* Problem to solve *
The entries below should be repeated exactly, with no pictures carried over.

[[ Material for this exercise, beginning ]]

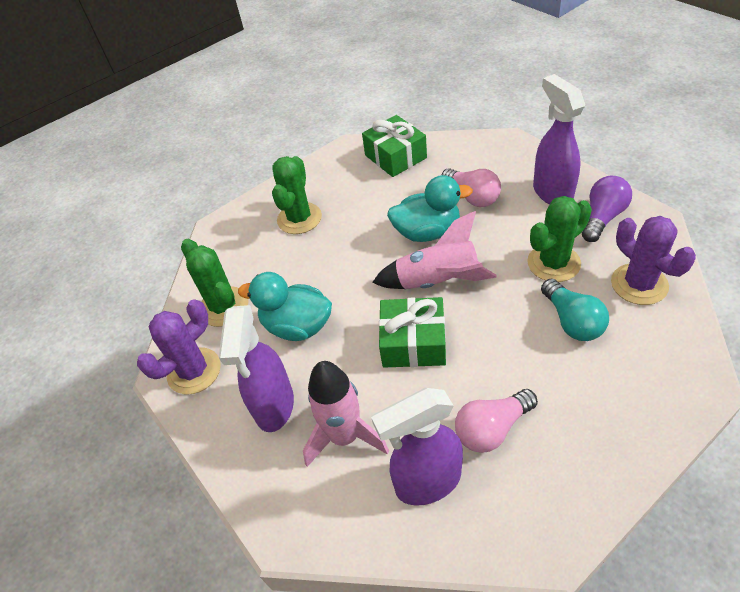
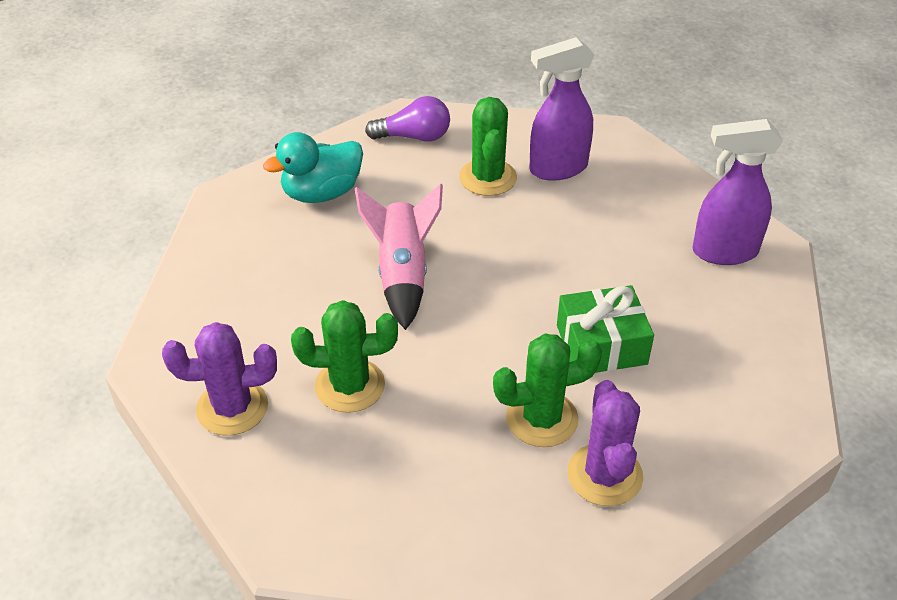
green gift: 2 -> 1
pink light bulb: 2 -> 0
pink rocket: 2 -> 1
purple spray bottle: 3 -> 2
turquoise duck: 2 -> 1
turquoise light bulb: 1 -> 0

[[ Material for this exercise, end ]]

* Exercise output *
green gift: 2 -> 1
pink light bulb: 2 -> 0
pink rocket: 2 -> 1
purple spray bottle: 3 -> 2
turquoise duck: 2 -> 1
turquoise light bulb: 1 -> 0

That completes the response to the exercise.